*** PROVIDED DATA Section Begins ***

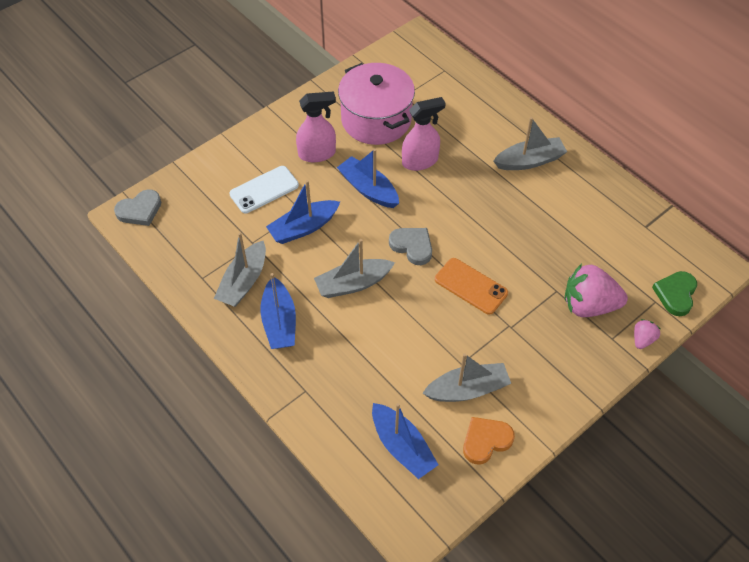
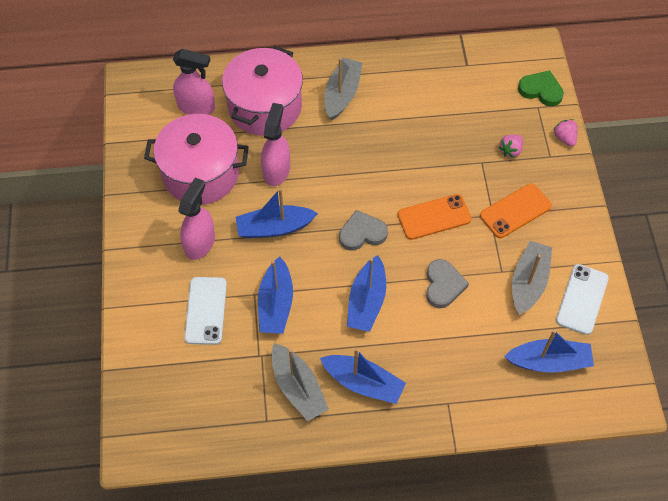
camera: 55 degrees left, 5 degrees up
(140, 210) = (140, 433): grey heart -> grey heart (443, 285)
(353, 284) = (367, 301): grey boat -> blue boat
(431, 83) = (196, 107): none -> pink spray bottle
(470, 121) = (265, 107): none -> pink pot
(486, 441) = (582, 299): orange heart -> white phone
(530, 342) = (515, 211): none -> orange phone
(589, 305) = (510, 150): pink strawberry -> pink strawberry, size x0.48
(675, 294) = (541, 90): green heart -> green heart turned 150 degrees clockwise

*** PROVIDED DATA Section Ends ***

- [TO DO] Pictures don't belong in the copy. Transcribe every record exactly as it appears.

- [WRITTEN SOLUTION]
camera: 55 degrees left, 5 degrees up
(140, 210) = (140, 433): grey heart -> grey heart (443, 285)
(353, 284) = (367, 301): grey boat -> blue boat
(431, 83) = (196, 107): none -> pink spray bottle
(470, 121) = (265, 107): none -> pink pot
(486, 441) = (582, 299): orange heart -> white phone
(530, 342) = (515, 211): none -> orange phone
(589, 305) = (510, 150): pink strawberry -> pink strawberry, size x0.48
(675, 294) = (541, 90): green heart -> green heart turned 150 degrees clockwise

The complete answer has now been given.